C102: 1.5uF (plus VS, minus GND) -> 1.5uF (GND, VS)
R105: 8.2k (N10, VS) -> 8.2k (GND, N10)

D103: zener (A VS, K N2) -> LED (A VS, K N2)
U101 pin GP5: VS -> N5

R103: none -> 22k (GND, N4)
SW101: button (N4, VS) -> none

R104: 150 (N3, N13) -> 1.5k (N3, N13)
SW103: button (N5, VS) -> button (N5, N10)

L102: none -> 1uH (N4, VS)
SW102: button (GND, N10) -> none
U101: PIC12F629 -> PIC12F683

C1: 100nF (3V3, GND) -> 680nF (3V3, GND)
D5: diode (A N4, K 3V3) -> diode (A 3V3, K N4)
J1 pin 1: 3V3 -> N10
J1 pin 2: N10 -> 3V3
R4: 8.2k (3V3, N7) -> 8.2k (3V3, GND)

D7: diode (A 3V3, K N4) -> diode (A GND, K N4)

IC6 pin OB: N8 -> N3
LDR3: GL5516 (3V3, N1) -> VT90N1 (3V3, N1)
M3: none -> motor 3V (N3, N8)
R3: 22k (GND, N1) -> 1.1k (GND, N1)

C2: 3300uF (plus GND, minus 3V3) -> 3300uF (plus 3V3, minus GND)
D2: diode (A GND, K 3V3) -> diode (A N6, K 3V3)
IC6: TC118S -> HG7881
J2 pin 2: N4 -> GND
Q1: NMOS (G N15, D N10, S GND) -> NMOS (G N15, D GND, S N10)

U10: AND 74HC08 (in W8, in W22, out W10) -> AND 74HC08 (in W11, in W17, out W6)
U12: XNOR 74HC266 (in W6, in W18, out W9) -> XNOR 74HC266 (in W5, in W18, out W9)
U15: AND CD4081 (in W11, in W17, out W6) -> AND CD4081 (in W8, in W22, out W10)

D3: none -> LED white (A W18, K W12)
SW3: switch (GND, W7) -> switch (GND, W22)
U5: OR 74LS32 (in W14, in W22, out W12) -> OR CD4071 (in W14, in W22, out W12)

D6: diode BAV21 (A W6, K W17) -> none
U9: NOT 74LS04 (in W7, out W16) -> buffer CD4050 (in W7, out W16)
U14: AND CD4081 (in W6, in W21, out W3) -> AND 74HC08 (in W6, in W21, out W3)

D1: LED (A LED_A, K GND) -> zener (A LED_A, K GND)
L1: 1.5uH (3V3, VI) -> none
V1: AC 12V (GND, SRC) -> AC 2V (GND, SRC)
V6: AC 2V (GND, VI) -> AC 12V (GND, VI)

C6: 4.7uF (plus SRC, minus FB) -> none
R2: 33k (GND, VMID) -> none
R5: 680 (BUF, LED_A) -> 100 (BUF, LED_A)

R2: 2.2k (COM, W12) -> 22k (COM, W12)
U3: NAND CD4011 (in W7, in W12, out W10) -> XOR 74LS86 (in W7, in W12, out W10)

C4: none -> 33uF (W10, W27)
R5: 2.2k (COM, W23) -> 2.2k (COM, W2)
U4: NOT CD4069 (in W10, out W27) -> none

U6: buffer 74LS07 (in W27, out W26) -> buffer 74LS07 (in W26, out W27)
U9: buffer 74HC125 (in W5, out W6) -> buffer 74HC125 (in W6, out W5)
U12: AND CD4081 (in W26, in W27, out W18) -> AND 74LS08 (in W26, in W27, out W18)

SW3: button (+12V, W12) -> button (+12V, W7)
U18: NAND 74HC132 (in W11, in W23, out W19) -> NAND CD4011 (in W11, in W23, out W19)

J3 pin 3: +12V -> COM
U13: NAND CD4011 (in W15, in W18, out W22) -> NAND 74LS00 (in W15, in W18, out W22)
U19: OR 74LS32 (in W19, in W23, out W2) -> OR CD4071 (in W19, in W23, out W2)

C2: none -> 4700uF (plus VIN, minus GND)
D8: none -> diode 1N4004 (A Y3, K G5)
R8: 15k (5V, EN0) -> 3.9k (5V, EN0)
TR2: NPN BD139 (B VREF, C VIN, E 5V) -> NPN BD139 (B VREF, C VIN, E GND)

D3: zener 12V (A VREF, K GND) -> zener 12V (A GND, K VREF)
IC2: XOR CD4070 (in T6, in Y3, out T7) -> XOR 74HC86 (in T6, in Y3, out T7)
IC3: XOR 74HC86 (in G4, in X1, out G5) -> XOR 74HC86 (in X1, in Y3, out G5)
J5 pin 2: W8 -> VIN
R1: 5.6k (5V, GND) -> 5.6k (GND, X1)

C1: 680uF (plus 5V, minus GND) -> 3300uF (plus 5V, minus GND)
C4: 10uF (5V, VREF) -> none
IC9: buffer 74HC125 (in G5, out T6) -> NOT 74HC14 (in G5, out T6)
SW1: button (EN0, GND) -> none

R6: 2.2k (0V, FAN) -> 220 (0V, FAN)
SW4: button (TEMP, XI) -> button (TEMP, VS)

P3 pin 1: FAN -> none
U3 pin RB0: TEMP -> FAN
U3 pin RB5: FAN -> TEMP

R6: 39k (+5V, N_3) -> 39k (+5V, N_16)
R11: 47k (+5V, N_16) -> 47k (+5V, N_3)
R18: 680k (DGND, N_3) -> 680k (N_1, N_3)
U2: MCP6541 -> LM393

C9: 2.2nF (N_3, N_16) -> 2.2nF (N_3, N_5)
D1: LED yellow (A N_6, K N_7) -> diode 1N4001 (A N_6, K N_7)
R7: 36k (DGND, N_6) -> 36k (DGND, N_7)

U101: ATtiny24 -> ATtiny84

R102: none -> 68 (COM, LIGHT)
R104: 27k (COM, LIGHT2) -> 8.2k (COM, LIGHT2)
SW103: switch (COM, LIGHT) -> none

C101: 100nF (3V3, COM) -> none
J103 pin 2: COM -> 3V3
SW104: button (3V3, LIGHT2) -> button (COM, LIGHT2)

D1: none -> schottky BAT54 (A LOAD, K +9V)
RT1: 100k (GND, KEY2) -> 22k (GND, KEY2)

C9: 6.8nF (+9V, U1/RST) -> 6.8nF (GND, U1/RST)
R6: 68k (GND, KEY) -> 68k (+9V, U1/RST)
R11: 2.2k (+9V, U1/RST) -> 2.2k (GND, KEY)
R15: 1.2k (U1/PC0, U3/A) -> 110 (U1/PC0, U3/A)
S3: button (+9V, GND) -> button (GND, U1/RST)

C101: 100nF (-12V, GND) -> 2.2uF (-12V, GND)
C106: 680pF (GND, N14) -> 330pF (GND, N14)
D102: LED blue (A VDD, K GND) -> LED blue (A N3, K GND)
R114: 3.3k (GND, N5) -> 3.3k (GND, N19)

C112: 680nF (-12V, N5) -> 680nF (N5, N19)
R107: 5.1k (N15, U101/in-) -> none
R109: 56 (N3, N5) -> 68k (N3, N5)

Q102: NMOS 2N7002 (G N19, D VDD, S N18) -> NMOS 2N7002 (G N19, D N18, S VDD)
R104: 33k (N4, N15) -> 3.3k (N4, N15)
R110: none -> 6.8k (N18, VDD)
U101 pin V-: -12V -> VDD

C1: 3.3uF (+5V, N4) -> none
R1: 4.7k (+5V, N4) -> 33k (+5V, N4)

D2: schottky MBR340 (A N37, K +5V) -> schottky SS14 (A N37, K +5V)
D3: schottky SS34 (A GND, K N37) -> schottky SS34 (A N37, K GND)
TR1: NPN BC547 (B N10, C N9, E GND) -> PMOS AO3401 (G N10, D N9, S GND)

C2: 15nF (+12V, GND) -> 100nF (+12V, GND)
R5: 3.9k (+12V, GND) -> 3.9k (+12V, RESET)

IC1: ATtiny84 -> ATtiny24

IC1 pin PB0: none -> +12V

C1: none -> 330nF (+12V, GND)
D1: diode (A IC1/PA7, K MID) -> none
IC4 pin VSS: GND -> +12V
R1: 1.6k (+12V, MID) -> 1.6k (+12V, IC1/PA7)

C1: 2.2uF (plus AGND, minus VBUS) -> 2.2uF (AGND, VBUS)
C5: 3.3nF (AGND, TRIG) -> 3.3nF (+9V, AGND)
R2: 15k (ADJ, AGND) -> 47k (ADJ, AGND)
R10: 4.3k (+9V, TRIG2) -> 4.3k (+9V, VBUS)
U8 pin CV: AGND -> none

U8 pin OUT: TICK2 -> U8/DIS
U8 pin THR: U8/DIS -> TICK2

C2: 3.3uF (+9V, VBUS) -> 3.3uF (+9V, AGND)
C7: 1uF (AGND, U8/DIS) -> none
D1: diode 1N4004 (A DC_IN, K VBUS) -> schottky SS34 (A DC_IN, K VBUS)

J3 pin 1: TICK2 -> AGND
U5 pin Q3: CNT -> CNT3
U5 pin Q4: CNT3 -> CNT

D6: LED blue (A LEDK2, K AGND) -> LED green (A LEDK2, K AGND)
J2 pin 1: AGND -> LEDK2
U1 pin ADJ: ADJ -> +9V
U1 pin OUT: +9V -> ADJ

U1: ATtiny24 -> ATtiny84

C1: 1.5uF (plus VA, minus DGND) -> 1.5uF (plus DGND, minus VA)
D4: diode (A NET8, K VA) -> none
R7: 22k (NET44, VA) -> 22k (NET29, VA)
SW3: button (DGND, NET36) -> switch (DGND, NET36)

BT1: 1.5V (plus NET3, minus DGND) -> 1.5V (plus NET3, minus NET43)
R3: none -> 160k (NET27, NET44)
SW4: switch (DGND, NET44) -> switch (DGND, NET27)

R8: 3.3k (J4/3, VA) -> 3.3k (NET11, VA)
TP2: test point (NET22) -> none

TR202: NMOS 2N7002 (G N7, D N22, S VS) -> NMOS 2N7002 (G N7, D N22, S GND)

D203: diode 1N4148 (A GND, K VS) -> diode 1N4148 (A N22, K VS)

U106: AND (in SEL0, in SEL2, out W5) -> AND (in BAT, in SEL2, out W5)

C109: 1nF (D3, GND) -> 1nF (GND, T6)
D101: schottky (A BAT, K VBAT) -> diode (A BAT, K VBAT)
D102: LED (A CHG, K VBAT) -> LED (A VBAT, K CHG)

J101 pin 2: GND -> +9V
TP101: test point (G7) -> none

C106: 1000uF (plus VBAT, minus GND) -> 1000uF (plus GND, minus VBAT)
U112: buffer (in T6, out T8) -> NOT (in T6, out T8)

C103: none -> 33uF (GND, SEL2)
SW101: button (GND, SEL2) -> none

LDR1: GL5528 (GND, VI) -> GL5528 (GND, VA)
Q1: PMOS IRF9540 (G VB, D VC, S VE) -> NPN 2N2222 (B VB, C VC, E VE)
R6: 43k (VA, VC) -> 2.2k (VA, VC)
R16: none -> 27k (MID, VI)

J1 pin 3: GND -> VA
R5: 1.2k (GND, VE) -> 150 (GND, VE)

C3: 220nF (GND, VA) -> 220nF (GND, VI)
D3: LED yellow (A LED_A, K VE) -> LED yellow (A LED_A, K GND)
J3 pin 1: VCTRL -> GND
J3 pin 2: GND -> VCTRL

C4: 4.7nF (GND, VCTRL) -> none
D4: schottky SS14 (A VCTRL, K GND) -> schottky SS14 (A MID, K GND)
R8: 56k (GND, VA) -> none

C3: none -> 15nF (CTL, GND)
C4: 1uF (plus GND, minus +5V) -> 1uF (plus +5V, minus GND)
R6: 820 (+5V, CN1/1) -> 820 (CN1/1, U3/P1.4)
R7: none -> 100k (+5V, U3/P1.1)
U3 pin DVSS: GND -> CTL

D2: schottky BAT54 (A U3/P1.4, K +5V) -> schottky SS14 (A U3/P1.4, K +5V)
----
» **EXERCISE INSTRUCTIONS**
Take every line from the data that includes the word "VCTRL".

» **PROBLEM SOLUTION**
J3 pin 1: VCTRL -> GND
J3 pin 2: GND -> VCTRL
C4: 4.7nF (GND, VCTRL) -> none
D4: schottky SS14 (A VCTRL, K GND) -> schottky SS14 (A MID, K GND)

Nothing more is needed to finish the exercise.